DATA LISTING below:

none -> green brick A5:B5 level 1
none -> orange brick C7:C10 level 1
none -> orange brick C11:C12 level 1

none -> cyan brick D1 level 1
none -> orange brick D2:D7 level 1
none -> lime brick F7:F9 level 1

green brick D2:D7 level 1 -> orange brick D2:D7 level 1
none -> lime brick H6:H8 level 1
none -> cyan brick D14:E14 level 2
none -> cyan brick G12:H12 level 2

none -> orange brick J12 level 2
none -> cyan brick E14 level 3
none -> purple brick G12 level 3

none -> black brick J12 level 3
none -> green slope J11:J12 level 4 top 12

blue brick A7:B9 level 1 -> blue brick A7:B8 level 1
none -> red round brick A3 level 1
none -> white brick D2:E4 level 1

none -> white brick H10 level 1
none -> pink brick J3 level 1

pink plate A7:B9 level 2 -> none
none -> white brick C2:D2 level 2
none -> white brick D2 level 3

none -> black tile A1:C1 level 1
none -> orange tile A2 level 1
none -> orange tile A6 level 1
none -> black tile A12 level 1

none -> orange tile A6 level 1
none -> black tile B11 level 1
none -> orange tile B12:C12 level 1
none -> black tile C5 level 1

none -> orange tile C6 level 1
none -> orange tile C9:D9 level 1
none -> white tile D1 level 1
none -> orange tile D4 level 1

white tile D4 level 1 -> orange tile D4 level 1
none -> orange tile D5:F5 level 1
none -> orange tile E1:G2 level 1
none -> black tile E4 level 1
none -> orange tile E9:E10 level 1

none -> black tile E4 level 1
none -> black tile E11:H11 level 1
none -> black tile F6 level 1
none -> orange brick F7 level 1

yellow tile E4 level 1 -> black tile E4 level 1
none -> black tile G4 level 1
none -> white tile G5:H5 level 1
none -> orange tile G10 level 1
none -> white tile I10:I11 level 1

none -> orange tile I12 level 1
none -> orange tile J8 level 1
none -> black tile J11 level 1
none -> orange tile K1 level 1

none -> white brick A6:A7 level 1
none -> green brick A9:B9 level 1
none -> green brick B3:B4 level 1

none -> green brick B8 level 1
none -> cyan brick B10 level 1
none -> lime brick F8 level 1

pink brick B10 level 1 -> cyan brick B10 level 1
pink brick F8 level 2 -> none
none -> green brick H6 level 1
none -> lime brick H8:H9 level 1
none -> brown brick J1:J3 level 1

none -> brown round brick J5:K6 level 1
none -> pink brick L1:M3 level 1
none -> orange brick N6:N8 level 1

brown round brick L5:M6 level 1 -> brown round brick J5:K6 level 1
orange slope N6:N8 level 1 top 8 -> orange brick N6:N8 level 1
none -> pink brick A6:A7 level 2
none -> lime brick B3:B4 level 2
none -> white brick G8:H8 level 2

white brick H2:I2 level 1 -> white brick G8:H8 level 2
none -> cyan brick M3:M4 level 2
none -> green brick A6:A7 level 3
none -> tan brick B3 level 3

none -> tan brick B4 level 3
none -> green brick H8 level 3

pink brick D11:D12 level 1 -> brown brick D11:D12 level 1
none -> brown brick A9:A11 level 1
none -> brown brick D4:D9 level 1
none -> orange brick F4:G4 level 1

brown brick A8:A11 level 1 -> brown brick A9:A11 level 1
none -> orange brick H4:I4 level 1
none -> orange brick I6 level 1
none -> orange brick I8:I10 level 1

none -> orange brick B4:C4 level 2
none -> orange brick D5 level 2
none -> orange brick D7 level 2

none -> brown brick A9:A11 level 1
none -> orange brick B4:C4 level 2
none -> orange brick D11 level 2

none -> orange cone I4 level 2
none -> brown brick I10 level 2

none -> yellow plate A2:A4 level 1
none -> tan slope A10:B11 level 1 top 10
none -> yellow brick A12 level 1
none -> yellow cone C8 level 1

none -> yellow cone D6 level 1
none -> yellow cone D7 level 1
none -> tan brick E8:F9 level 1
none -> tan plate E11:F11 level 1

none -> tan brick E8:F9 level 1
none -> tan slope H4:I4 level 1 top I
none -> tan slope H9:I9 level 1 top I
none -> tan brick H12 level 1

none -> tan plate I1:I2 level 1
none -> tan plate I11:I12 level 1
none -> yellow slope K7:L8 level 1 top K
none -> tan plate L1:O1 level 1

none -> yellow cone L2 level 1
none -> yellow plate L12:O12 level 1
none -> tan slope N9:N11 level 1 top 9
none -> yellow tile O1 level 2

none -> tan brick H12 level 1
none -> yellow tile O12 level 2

End of DATA LISTING.

_TASK TO CARRY OUT_
From the records above, quote only the lines running from the line with "none -> orange brick C7:C10 level 1" to the line with "none -> green slope J11:J12 level 4 top 12", both lines included.

_COMPLETED EXERCISE_
none -> orange brick C7:C10 level 1
none -> orange brick C11:C12 level 1

none -> cyan brick D1 level 1
none -> orange brick D2:D7 level 1
none -> lime brick F7:F9 level 1

green brick D2:D7 level 1 -> orange brick D2:D7 level 1
none -> lime brick H6:H8 level 1
none -> cyan brick D14:E14 level 2
none -> cyan brick G12:H12 level 2

none -> orange brick J12 level 2
none -> cyan brick E14 level 3
none -> purple brick G12 level 3

none -> black brick J12 level 3
none -> green slope J11:J12 level 4 top 12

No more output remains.